**Stored data entries**
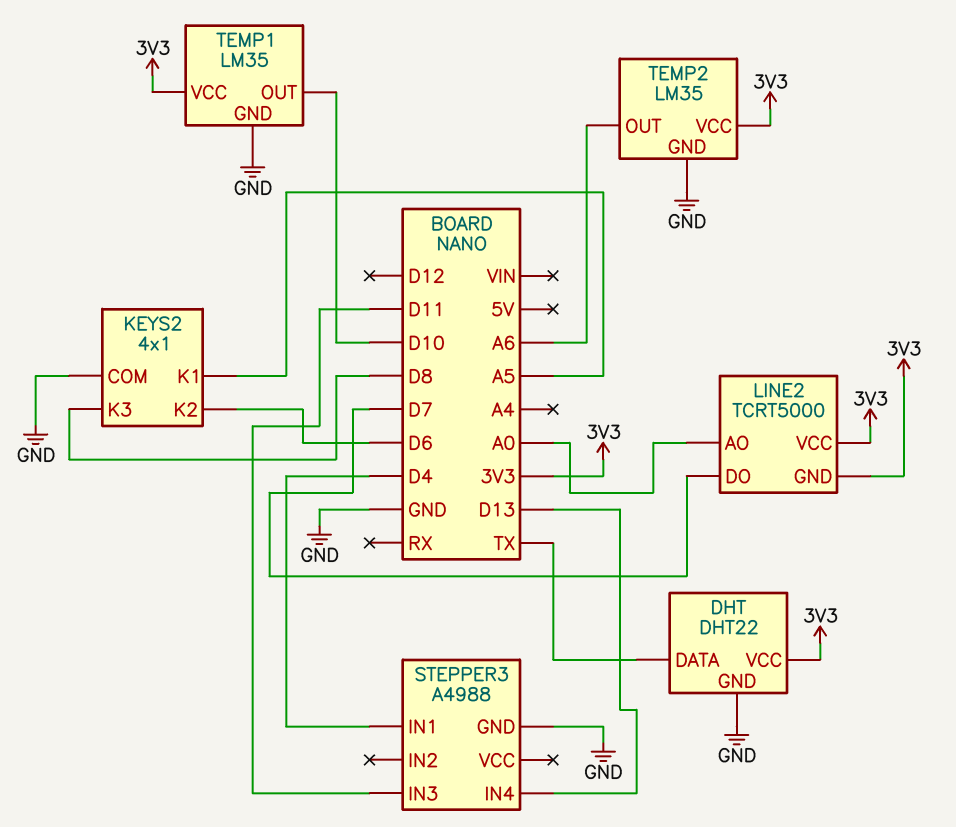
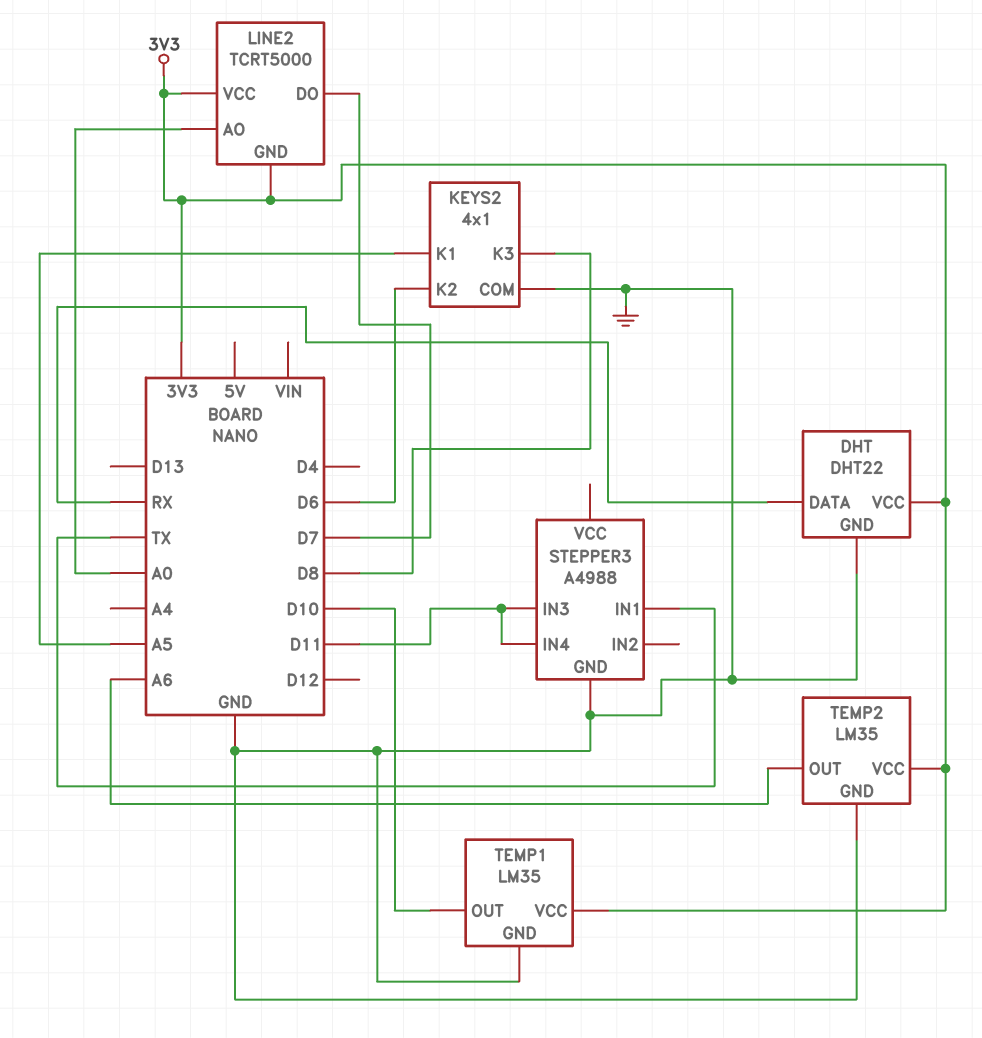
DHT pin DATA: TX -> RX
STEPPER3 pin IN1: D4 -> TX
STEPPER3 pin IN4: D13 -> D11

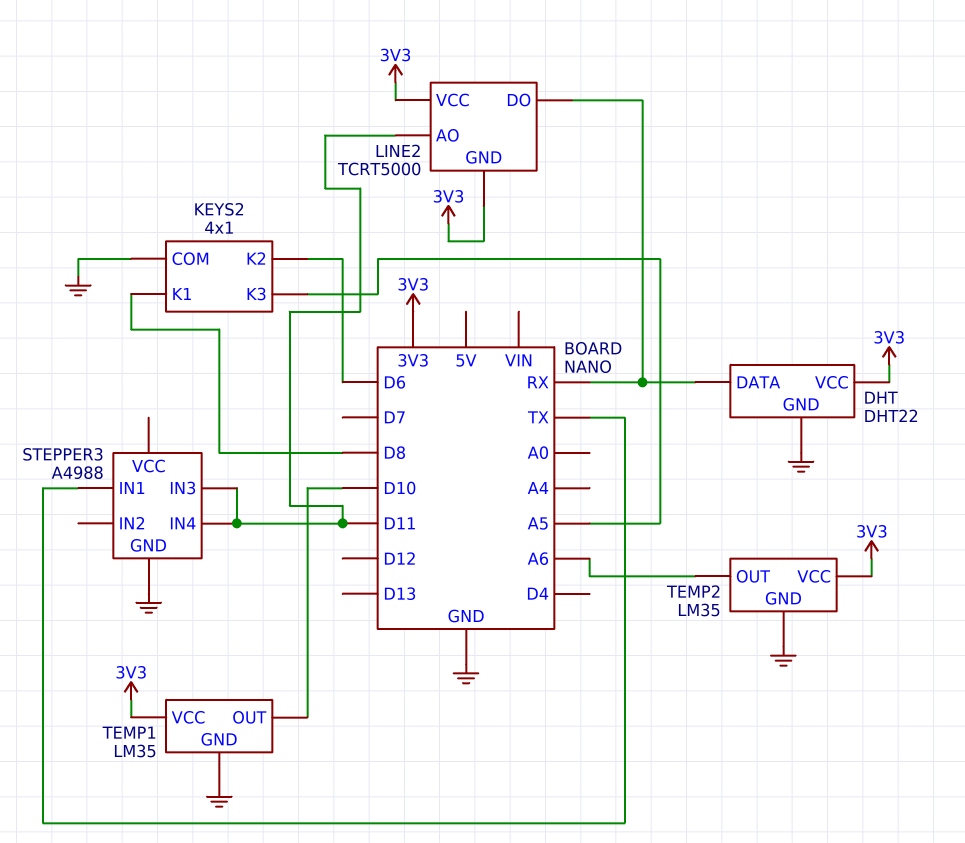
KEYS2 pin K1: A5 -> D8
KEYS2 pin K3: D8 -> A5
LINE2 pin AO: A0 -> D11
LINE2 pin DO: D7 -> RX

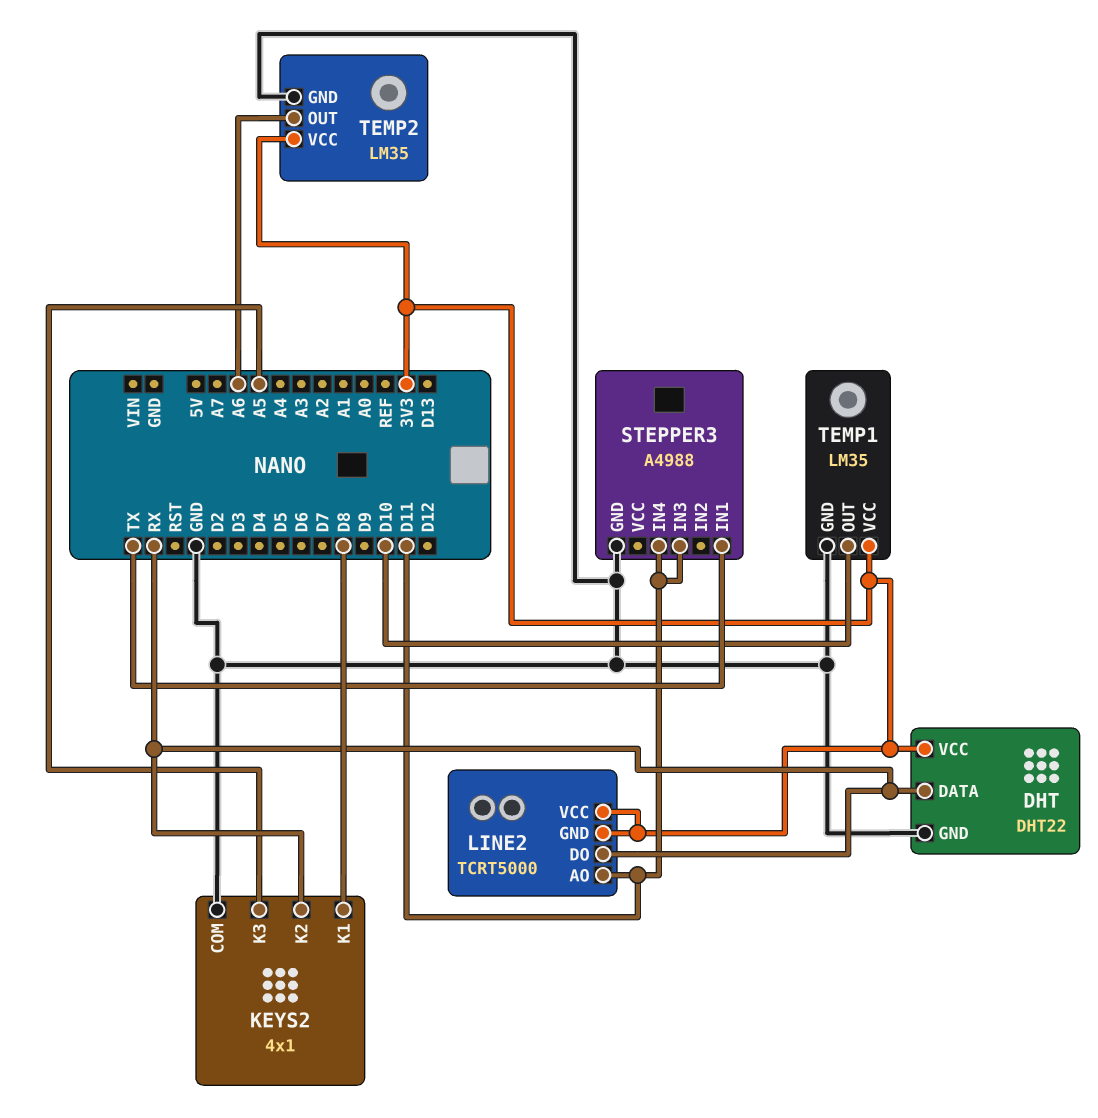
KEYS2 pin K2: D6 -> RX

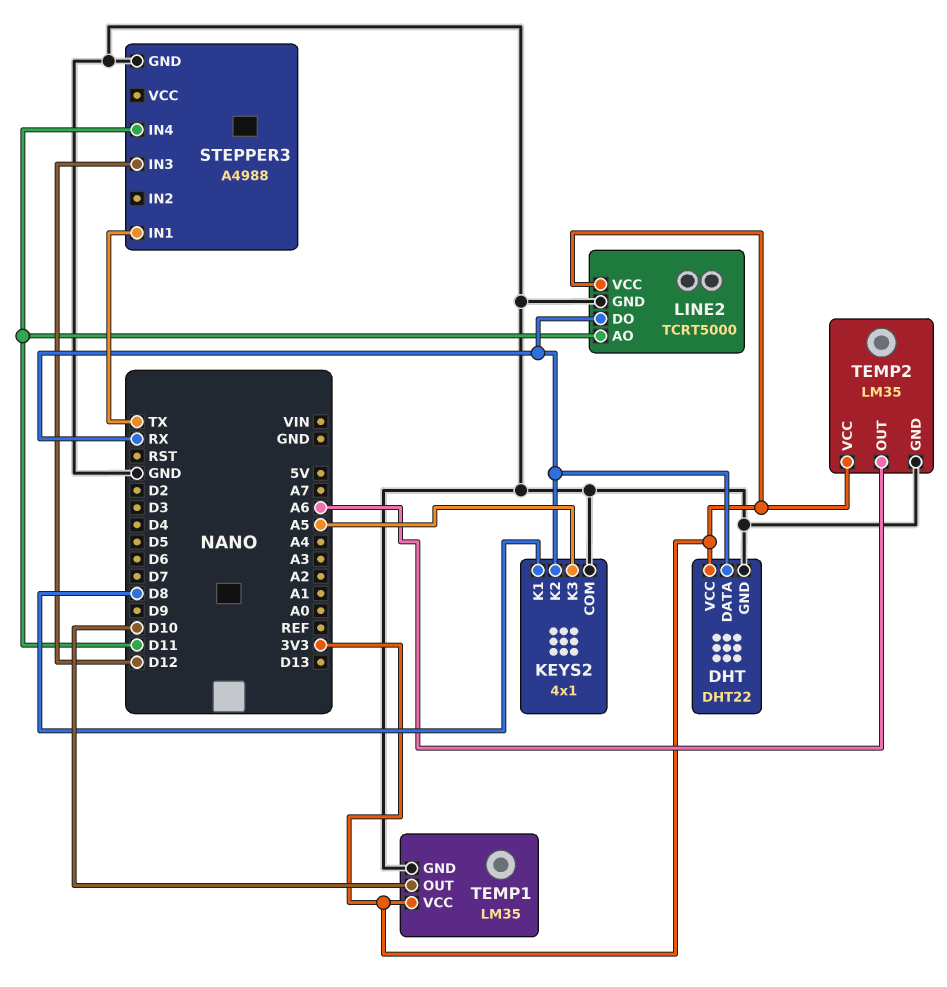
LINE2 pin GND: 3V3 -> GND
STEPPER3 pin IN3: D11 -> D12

**What to do**
Pictures do not belong in the copy. Please reproduce the entries above exactly otherwise.

**Solution for this problem**
DHT pin DATA: TX -> RX
STEPPER3 pin IN1: D4 -> TX
STEPPER3 pin IN4: D13 -> D11

KEYS2 pin K1: A5 -> D8
KEYS2 pin K3: D8 -> A5
LINE2 pin AO: A0 -> D11
LINE2 pin DO: D7 -> RX

KEYS2 pin K2: D6 -> RX

LINE2 pin GND: 3V3 -> GND
STEPPER3 pin IN3: D11 -> D12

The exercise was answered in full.